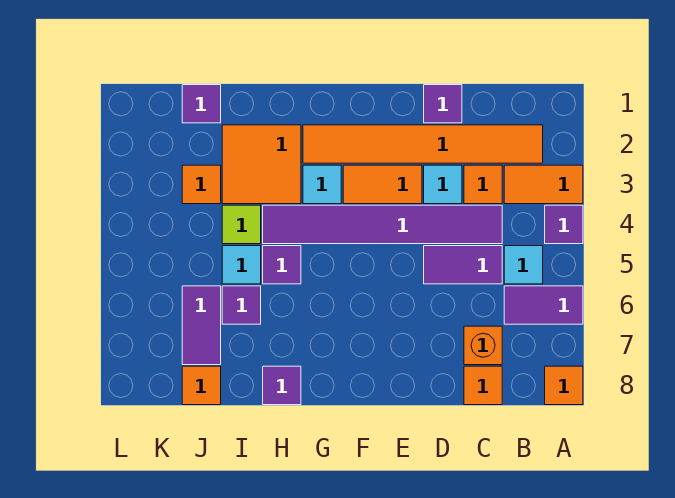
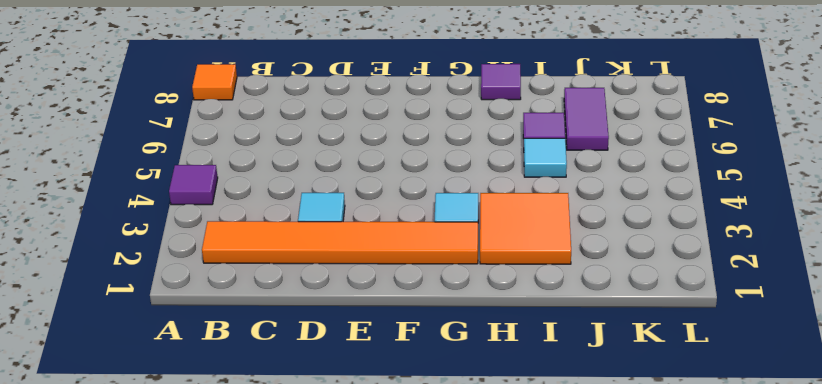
none -> orange tile A3:B3 level 1
none -> purple tile A6:B6 level 1
none -> cyan tile B5 level 1

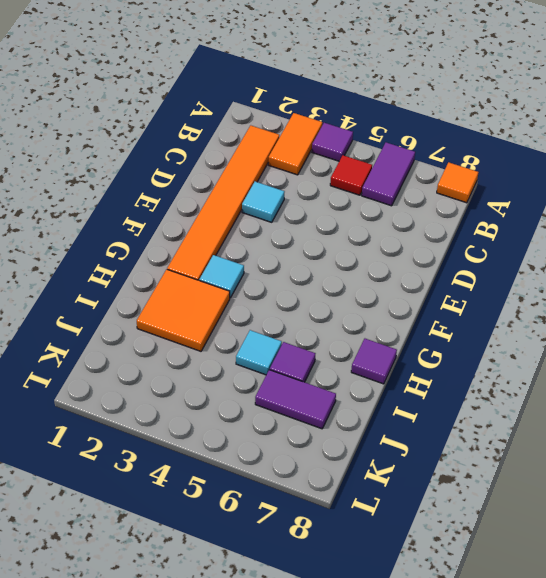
red tile B5 level 1 -> cyan tile B5 level 1
none -> orange tile C3 level 1
none -> purple tile C4:H4 level 1
none -> purple tile C5:D5 level 1

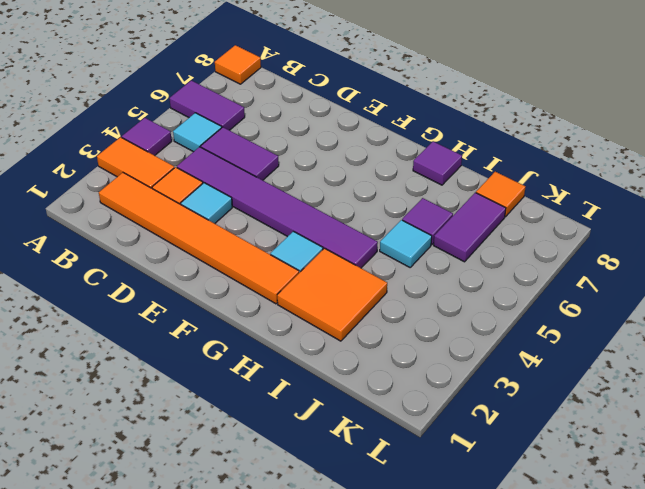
none -> orange brick C7 level 1
none -> orange tile C8 level 1
none -> purple tile D1 level 1

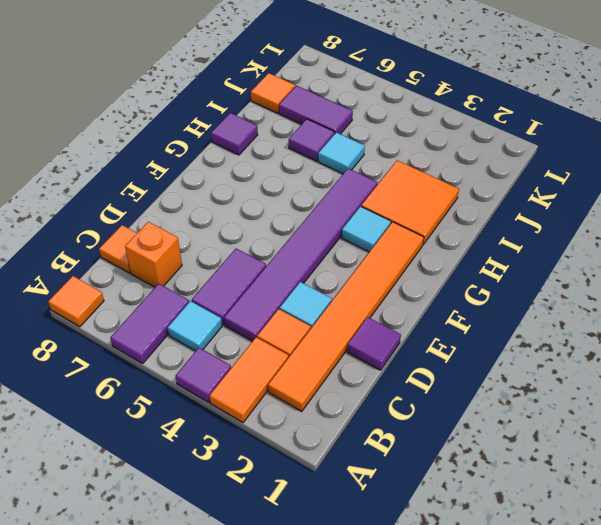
none -> orange tile E3:F3 level 1
none -> purple tile H5 level 1
none -> lime tile I4 level 1

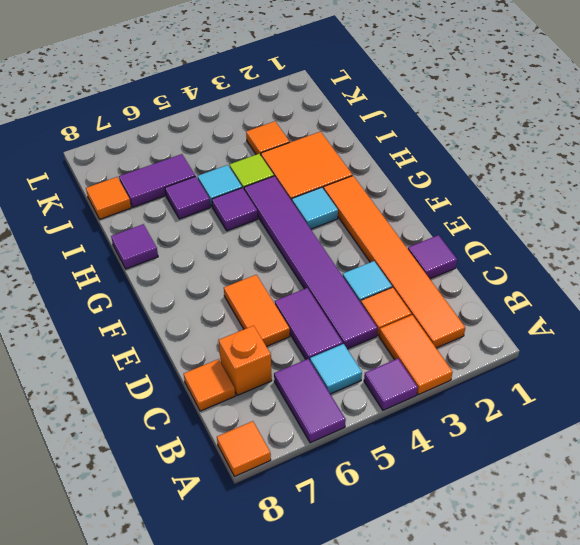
orange tile D6:E6 level 1 -> orange tile E3:F3 level 1
none -> purple tile J1 level 1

PROMPT:
Retype word for word the span of lines above that begins with the line containing "none -> purple tile D1 level 1" and ends with the last line of the records; skip all pictures.

OUTPUT:
none -> purple tile D1 level 1

none -> orange tile E3:F3 level 1
none -> purple tile H5 level 1
none -> lime tile I4 level 1

orange tile D6:E6 level 1 -> orange tile E3:F3 level 1
none -> purple tile J1 level 1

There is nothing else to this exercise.